**Work to be completed**
Return all lines of the records that contain the word "minus".

= Beginning of Section =

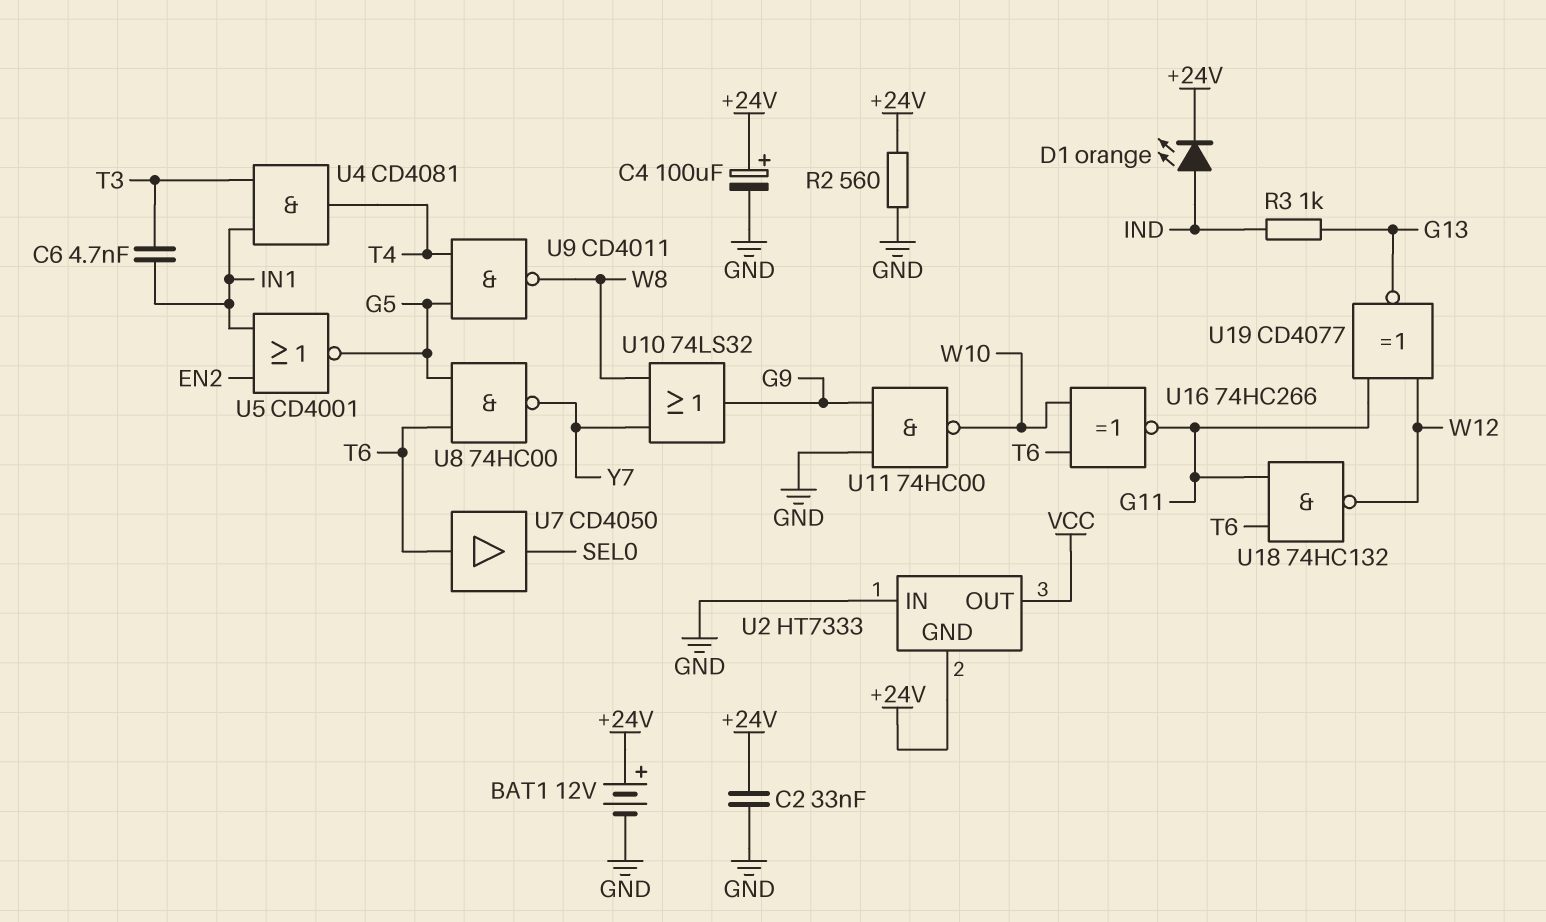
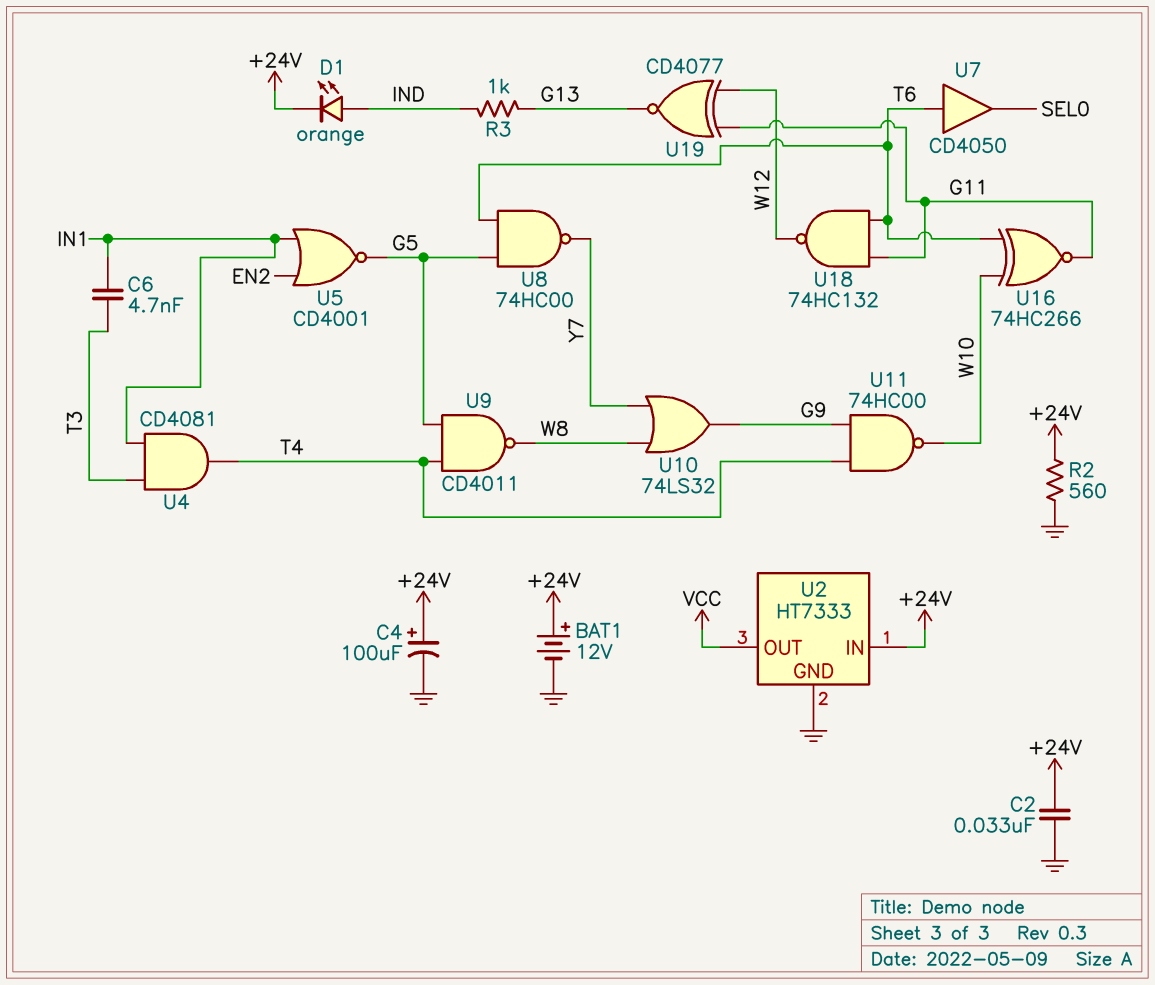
U2 pin GND: +24V -> GND
U2 pin IN: GND -> +24V
U11: NAND 74HC00 (in G9, in GND, out W10) -> NAND 74HC00 (in G9, in T4, out W10)

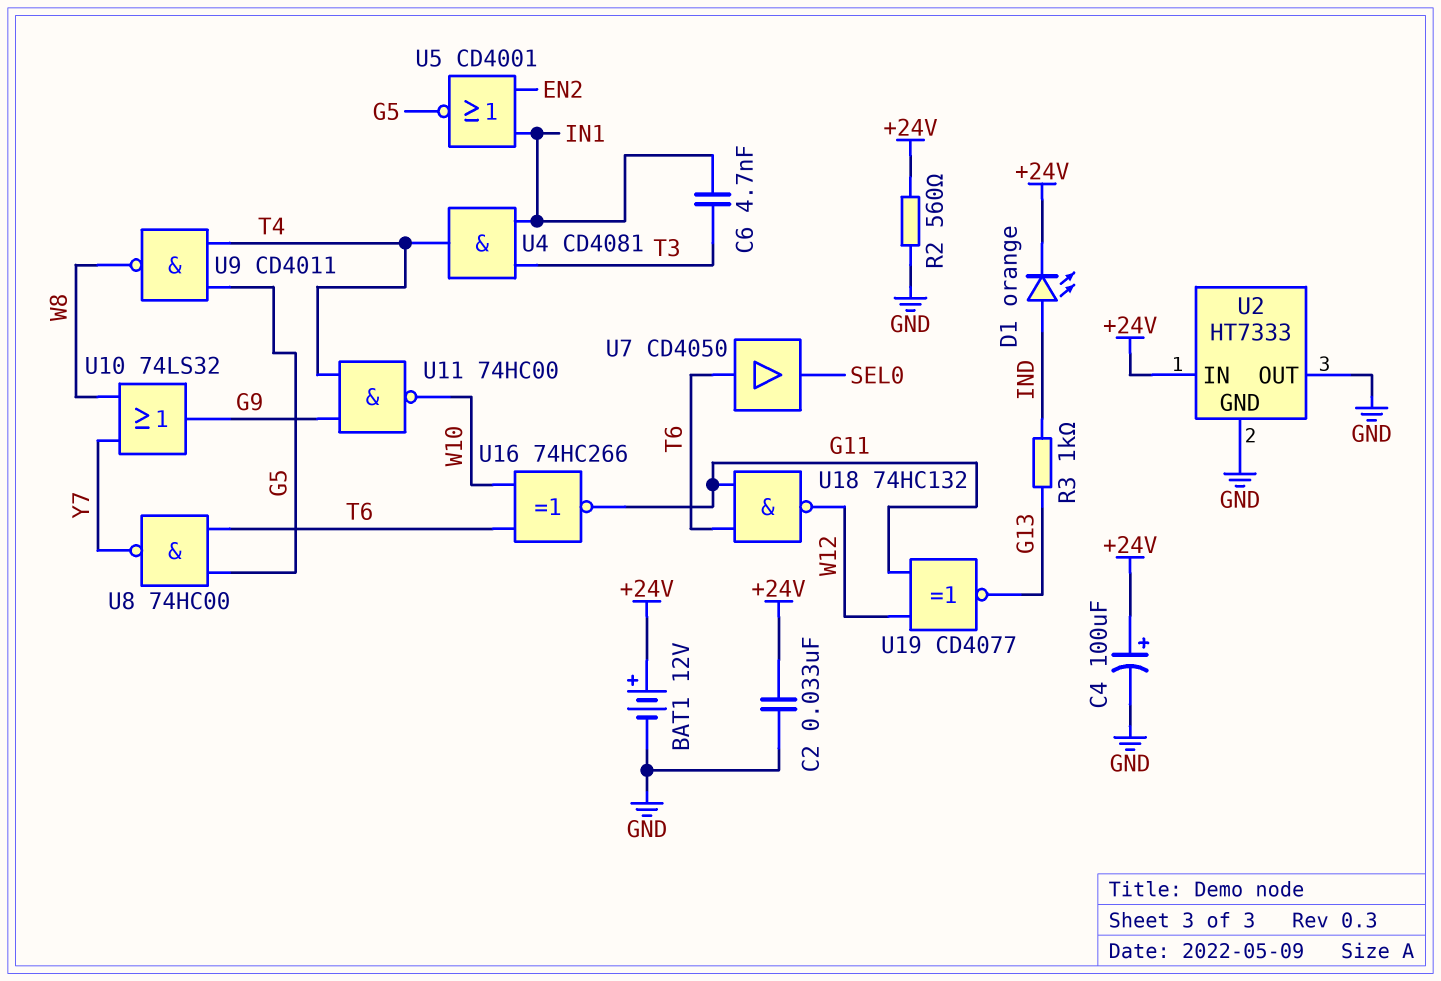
U2 pin OUT: VCC -> GND

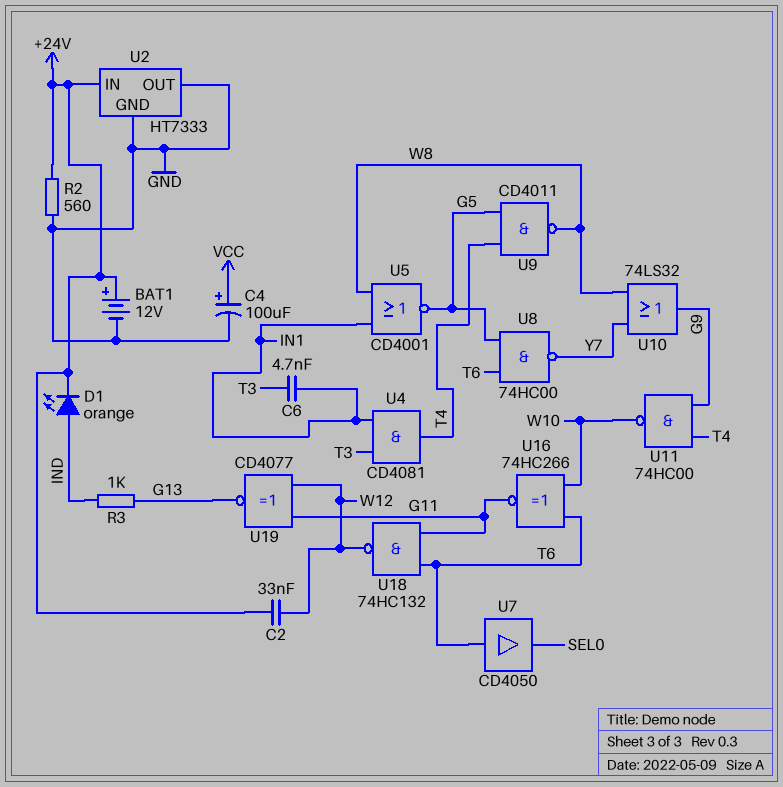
C2: 33nF (+24V, GND) -> 33nF (+24V, W12)
C4: 100uF (plus +24V, minus GND) -> 100uF (plus VCC, minus GND)
U5: NOR CD4001 (in EN2, in IN1, out G5) -> NOR CD4001 (in IN1, in W8, out G5)

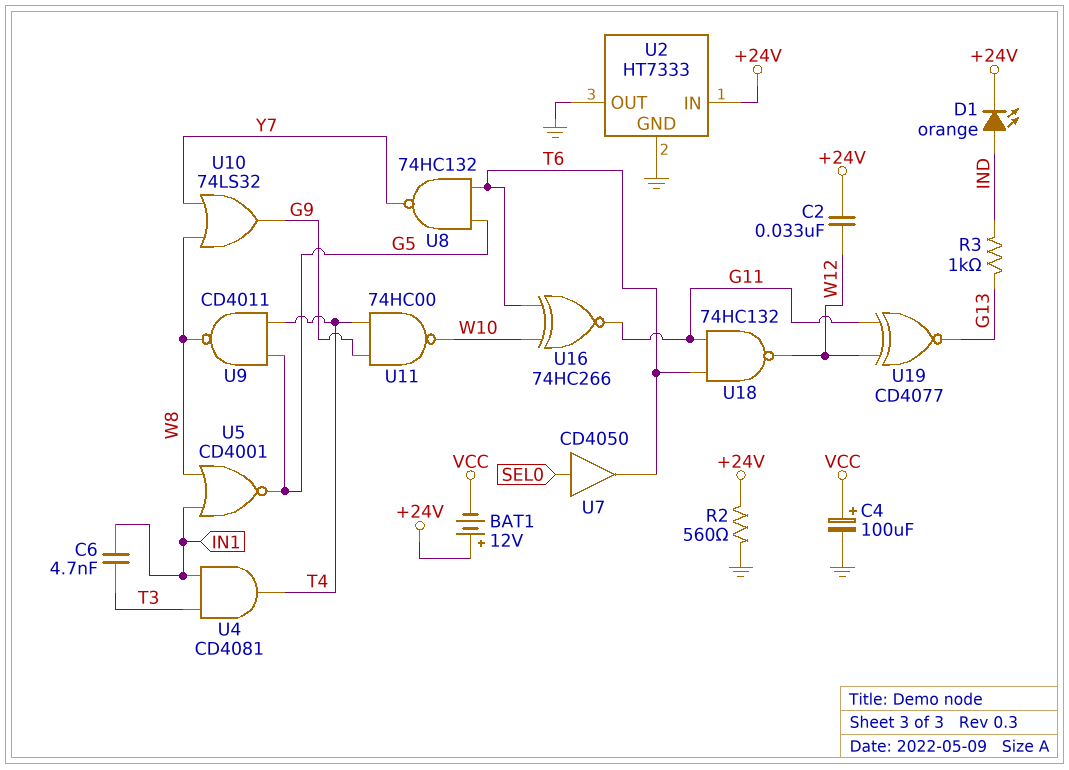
BAT1: 12V (plus +24V, minus GND) -> 12V (plus +24V, minus VCC)
U7: buffer CD4050 (in T6, out SEL0) -> buffer CD4050 (in SEL0, out T6)
U8: NAND 74HC00 (in G5, in T6, out Y7) -> NAND 74HC132 (in G5, in T6, out Y7)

= End of Section =

**Result**
C4: 100uF (plus +24V, minus GND) -> 100uF (plus VCC, minus GND)
BAT1: 12V (plus +24V, minus GND) -> 12V (plus +24V, minus VCC)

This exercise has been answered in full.